Only lines with the string "diode" are wanted. Pull them out of the data.

── SUPPLIED MATERIAL ──

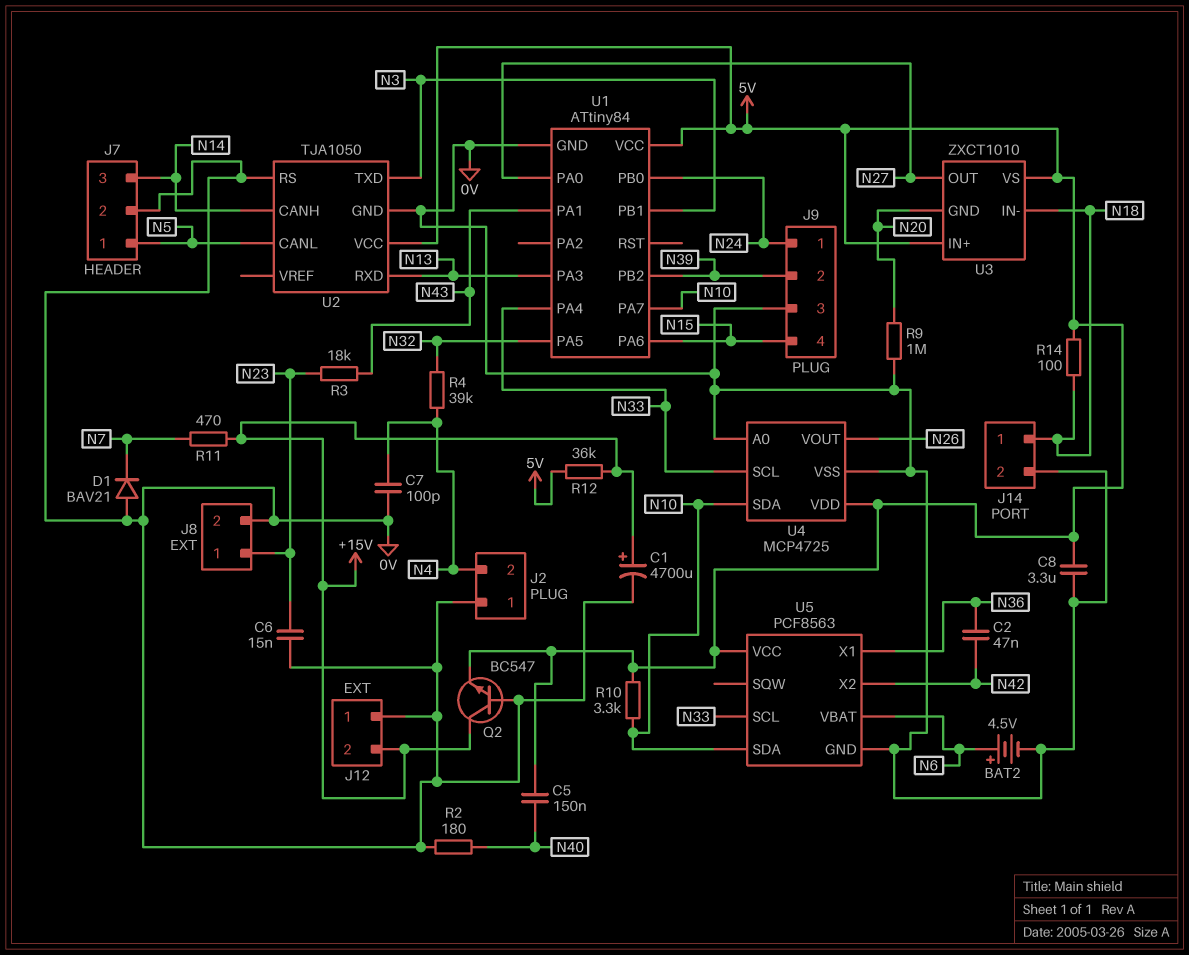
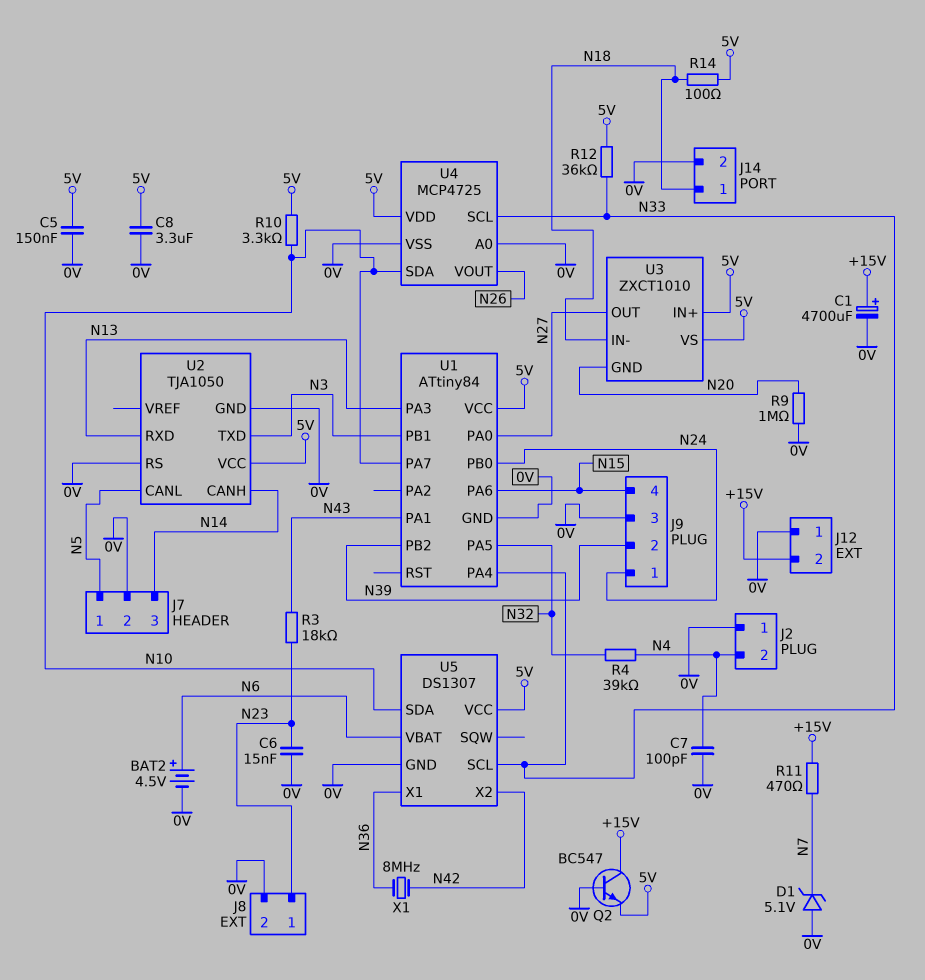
C2: 47nF (N36, N42) -> none
C5: 150nF (5V, N40) -> 150nF (0V, 5V)
D1: diode BAV21 (A 0V, K N7) -> zener 5.1V (A 0V, K N7)
R2: 180 (0V, N40) -> none
R12: 36k (+15V, 5V) -> 36k (5V, N33)
U5: PCF8563 -> DS1307
X1: none -> 8MHz (N36, N42)

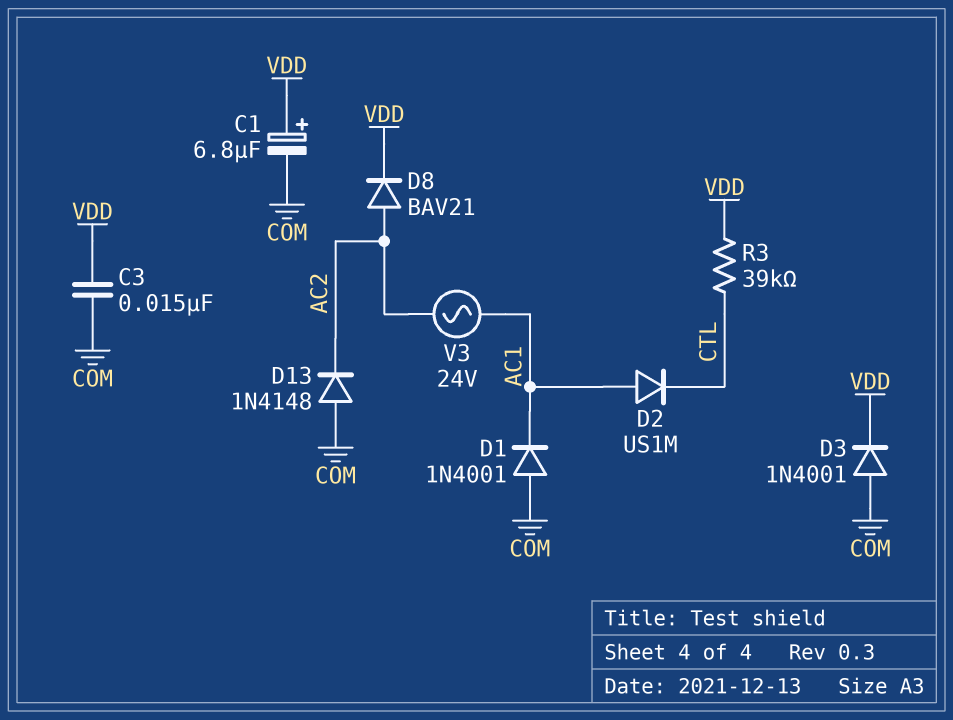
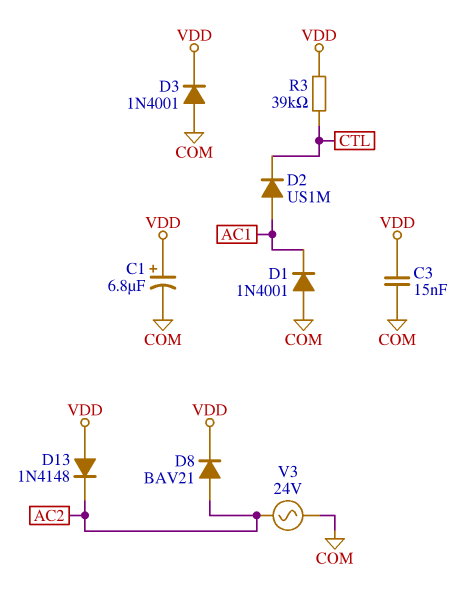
D13: diode 1N4148 (A COM, K AC2) -> diode 1N4148 (A VDD, K AC2)
V3: AC 24V (AC1, AC2) -> AC 24V (AC2, COM)

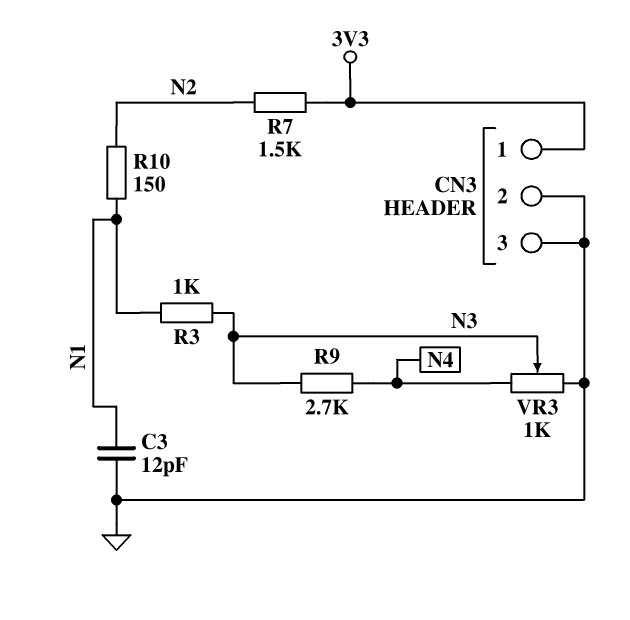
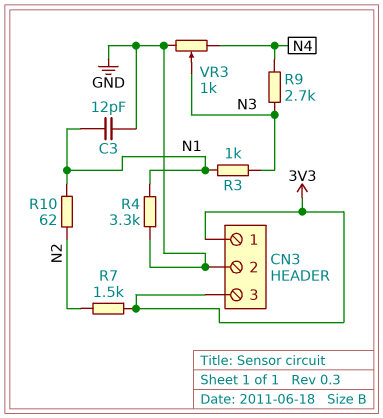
CN3 pin 3: GND -> 3V3
R4: none -> 3.3k (GND, N1)
R10: 150 (N1, N2) -> 62 (N1, N2)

───

PROBLEM SOLUTION:
D1: diode BAV21 (A 0V, K N7) -> zener 5.1V (A 0V, K N7)
D13: diode 1N4148 (A COM, K AC2) -> diode 1N4148 (A VDD, K AC2)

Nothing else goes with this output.